GIVEN ENTRIES
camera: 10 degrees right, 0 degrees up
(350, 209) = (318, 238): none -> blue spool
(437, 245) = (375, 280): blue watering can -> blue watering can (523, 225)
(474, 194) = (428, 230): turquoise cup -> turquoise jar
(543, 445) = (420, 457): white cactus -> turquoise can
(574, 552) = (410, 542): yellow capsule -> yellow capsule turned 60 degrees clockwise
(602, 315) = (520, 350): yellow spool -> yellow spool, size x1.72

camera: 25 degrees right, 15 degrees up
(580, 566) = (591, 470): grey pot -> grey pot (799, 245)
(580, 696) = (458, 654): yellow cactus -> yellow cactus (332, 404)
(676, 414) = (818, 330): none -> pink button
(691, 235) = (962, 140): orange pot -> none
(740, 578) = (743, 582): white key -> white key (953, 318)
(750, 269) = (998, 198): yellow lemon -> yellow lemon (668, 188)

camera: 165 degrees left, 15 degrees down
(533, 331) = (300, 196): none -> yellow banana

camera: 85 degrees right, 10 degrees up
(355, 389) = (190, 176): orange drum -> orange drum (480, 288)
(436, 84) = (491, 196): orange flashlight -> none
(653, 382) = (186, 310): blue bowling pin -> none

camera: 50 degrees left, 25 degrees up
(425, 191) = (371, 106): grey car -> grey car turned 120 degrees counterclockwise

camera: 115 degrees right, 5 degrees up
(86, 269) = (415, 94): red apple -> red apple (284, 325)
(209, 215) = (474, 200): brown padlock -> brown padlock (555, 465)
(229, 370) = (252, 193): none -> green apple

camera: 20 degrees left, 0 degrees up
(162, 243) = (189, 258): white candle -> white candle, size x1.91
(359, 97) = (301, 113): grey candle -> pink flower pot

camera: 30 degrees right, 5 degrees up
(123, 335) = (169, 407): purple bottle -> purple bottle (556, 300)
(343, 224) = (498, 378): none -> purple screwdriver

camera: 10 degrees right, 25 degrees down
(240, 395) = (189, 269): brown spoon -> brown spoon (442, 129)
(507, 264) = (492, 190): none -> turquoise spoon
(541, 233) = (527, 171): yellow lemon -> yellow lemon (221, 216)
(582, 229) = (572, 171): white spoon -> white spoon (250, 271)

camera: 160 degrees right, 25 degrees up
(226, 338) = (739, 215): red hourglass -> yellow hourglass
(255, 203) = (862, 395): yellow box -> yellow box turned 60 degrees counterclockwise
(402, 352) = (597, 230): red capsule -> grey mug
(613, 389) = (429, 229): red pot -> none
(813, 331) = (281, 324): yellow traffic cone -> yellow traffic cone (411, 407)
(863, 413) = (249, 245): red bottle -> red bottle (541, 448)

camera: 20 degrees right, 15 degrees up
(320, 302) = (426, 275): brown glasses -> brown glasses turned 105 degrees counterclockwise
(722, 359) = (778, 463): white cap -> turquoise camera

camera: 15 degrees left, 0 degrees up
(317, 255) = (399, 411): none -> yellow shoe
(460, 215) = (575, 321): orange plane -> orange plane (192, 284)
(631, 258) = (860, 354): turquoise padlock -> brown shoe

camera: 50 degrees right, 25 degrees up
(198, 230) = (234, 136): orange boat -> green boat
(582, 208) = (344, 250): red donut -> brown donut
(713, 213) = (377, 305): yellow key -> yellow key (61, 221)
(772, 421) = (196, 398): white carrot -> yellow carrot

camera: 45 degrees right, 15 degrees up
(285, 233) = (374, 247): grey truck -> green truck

WORK TO BE COMPLETED
Only the lines from the beginning of the listing through the line containing "(425, 191) = (371, 106): grey" are wanted, each restated word for word.

ANSWER BOX
camera: 10 degrees right, 0 degrees up
(350, 209) = (318, 238): none -> blue spool
(437, 245) = (375, 280): blue watering can -> blue watering can (523, 225)
(474, 194) = (428, 230): turquoise cup -> turquoise jar
(543, 445) = (420, 457): white cactus -> turquoise can
(574, 552) = (410, 542): yellow capsule -> yellow capsule turned 60 degrees clockwise
(602, 315) = (520, 350): yellow spool -> yellow spool, size x1.72

camera: 25 degrees right, 15 degrees up
(580, 566) = (591, 470): grey pot -> grey pot (799, 245)
(580, 696) = (458, 654): yellow cactus -> yellow cactus (332, 404)
(676, 414) = (818, 330): none -> pink button
(691, 235) = (962, 140): orange pot -> none
(740, 578) = (743, 582): white key -> white key (953, 318)
(750, 269) = (998, 198): yellow lemon -> yellow lemon (668, 188)

camera: 165 degrees left, 15 degrees down
(533, 331) = (300, 196): none -> yellow banana

camera: 85 degrees right, 10 degrees up
(355, 389) = (190, 176): orange drum -> orange drum (480, 288)
(436, 84) = (491, 196): orange flashlight -> none
(653, 382) = (186, 310): blue bowling pin -> none

camera: 50 degrees left, 25 degrees up
(425, 191) = (371, 106): grey car -> grey car turned 120 degrees counterclockwise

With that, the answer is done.